Job – Locate every line in the listing below that contains the word "major" and copy each of those lines in full. The match is case-sensitive.
:: Extracted data ::
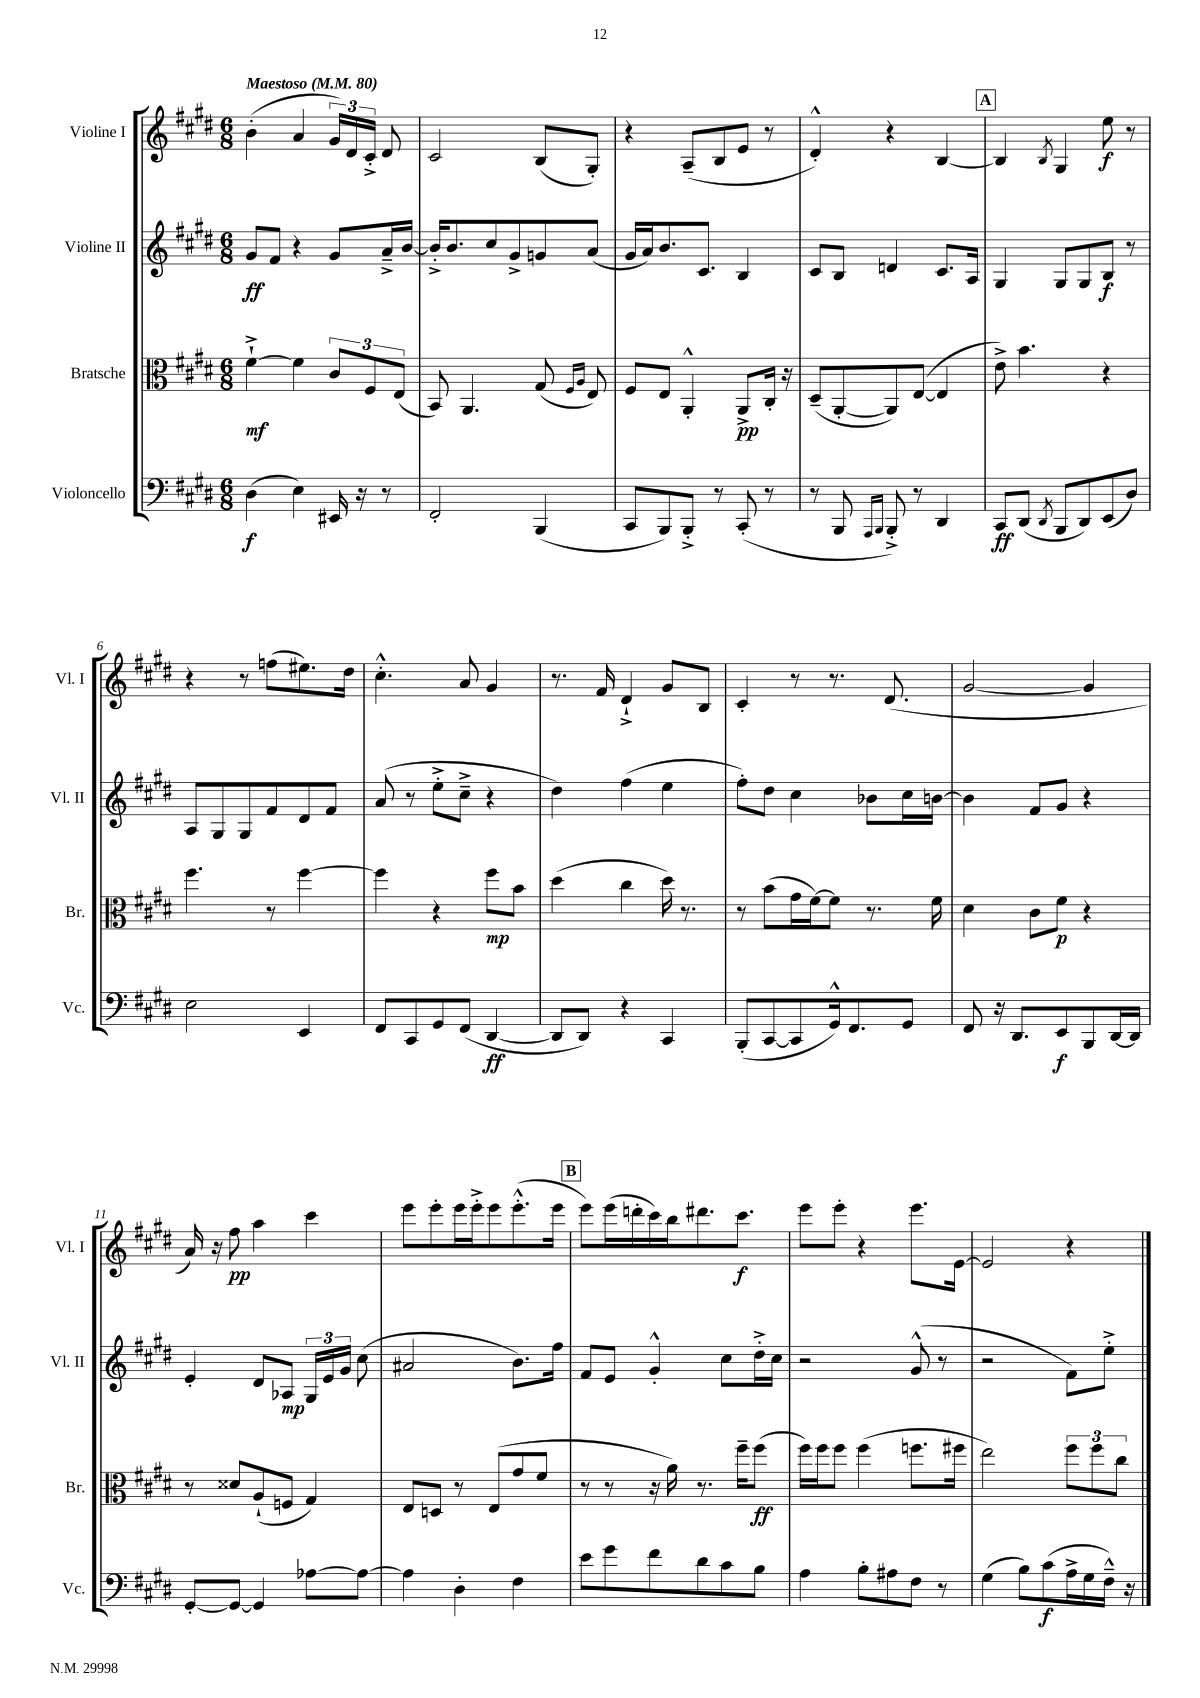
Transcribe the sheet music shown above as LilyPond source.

<<
\new StaffGroup <<
\new Staff = "s0" \with { instrumentName = "Violine I" shortInstrumentName = "Vl. I" } {
    \clef treble \key e \major \numericTimeSignature \time 6/8 \tempo "Maestoso" 4 = 80
    \autoBeamOff b'4-.( a'4 \tuplet 3/2 { gis'16[) dis'16 cis'16]-.-> } dis'8 |
    cis'2 b8[( gis8]-.) |
    r4 a8[--( b8 e'8] r8 |
    dis'4-.-^) r4 b4~ |
    \mark \markup { \box "A" } b4 \acciaccatura { b8 } gis4 e''8\f r8 |
    r4 r8 f''8[( eis''8.) dis''16] |
    cis''4.-.-^ a'8 gis'4 |
    r8. fis'16 dis'4-!-> gis'8[ b8] |
    cis'4-. r8 r8. dis'8.( |
    gis'2~ gis'4 |
    a'16) r16 fis''8\pp a''4 cis'''4 |
    e'''8[ e'''8-. e'''16 e'''16-.-> e'''8 e'''8.-.-^( e'''16] |
    \mark \markup { \box "B" } e'''8[) e'''16( d'''16-. cis'''16) b''16 dis'''8. cis'''8.]\f |
    e'''8[ e'''8]-. r4 e'''8.[ e'16]~ |
    e'2 r4 \bar "|." |
}
\new Staff = "s1" \with { instrumentName = "Violine II" shortInstrumentName = "Vl. II" } {
    \clef treble \key e \major \numericTimeSignature \time 6/8
    \autoBeamOff gis'8[\ff fis'8] r4 gis'8[ a'16---> b'16]~ |
    b'16[-.-> b'8. cis''8 gis'8-> g'8 a'8]( |
    gis'16[ a'16) b'8. cis'8.] b4 |
    cis'8[ b8] d'4 cis'8.[ a16] |
    \mark \markup { \box "A" } gis4 gis8[ gis8 b8]\f r8 |
    a8[ gis8 gis8 fis'8 dis'8 fis'8] |
    a'8( r8 e''8[-.-> cis''8]---> r4 |
    dis''4) fis''4( e''4 |
    fis''8[-.) dis''8] cis''4 bes'8[ cis''16 b'16]~ |
    b'4 fis'8[ gis'8] r4 |
    e'4-. dis'8[ aes8]\mp \tuplet 3/2 { gis16[ e'16 gis'16] } cis''8( |
    ais'2 b'8.[) fis''16] |
    \mark \markup { \box "B" } fis'8[ e'8] gis'4-.-^ cis''8[ dis''16-.-> cis''16] |
    r2 gis'8-^( r8 |
    r2 fis'8[) e''8]-.-> \bar "|." |
}
\new Staff = "s2" \with { instrumentName = "Bratsche" shortInstrumentName = "Br." } {
    \clef alto \key e \major \numericTimeSignature \time 6/8
    \autoBeamOff fis'4~-!->\mf fis'4 \tuplet 3/2 { cis'8[ fis8 e8]( } |
    b,8) a,4. gis8( \grace { fis16[ a16] } e8) |
    fis8[ e8] a,4-.-^ a,8[->\pp cis16]-. r16 |
    dis8[--( a,8~-. a,8) e8]~( e4 |
    \mark \markup { \box "A" } e'8->) b'4. r4 |
    fis''4. r8 fis''4~ |
    fis''4 r4 fis''8[\mp b'8] |
    dis''4( cis''4 dis''16) r8. |
    r8 b'8[( gis'16 fis'16~) fis'8] r8. fis'16 |
    dis'4 cis'8[ fis'8]\p r4 |
    r8 disis'8[ a8-!( f8] gis4) |
    e8[ d8] r8 e8[( gis'8 fis'8] |
    \mark \markup { \box "B" } r8 r8 r16 a'16) r8. fis''16[-- fis''8]\ff( |
    fis''16[) fis''16 fis''8] fis''4( f''8.[ fis''16] |
    e''2) \tuplet 3/2 { fis''8[ fis''8 cis''8] } \bar "|." |
}
\new Staff = "s3" \with { instrumentName = "Violoncello" shortInstrumentName = "Vc." } {
    \clef bass \key e \major \numericTimeSignature \time 6/8
    \autoBeamOff dis4\f( e4) eis,16 r16 r8 |
    fis,2-. b,,4( |
    cis,8[ b,,8) b,,8]-.-> r8 cis,8-.( r8 |
    r8 b,,8 \grace { a,,16[ b,,16] } b,,8-.->) r8 dis,4 |
    \mark \markup { \box "A" } cis,8[\ff dis,8]( \acciaccatura { dis,8 } b,,8[ dis,8) e,8( dis8]) |
    e2 e,4 |
    fis,8[ cis,8 gis,8 fis,8]( dis,4~\ff |
    dis,8[ dis,8]) r4 cis,4 |
    b,,8[-.( cis,8~ cis,8 gis,16-^) fis,8. gis,8] |
    fis,8 r16 dis,8.[ e,8\f b,,8 dis,16~ dis,16] |
    gis,8[~-. gis,8]~ gis,4 aes8[~ aes8]~ |
    aes4 dis4-. fis4 |
    \mark \markup { \box "B" } e'8[ gis'8 fis'8 dis'8 cis'8 b8] |
    a4 b8[-. ais8 fis8] r8 |
    gis4( b8[) cis'8\f( a16-> gis16 fis16]---^) r16 \bar "|." |
}
>>
>>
:::
Written response –
    \clef treble \key e \major \numericTimeSignature \time 6/8 \tempo "Maestoso" 4 = 80
    \clef treble \key e \major \numericTimeSignature \time 6/8
    \clef alto \key e \major \numericTimeSignature \time 6/8
    \clef bass \key e \major \numericTimeSignature \time 6/8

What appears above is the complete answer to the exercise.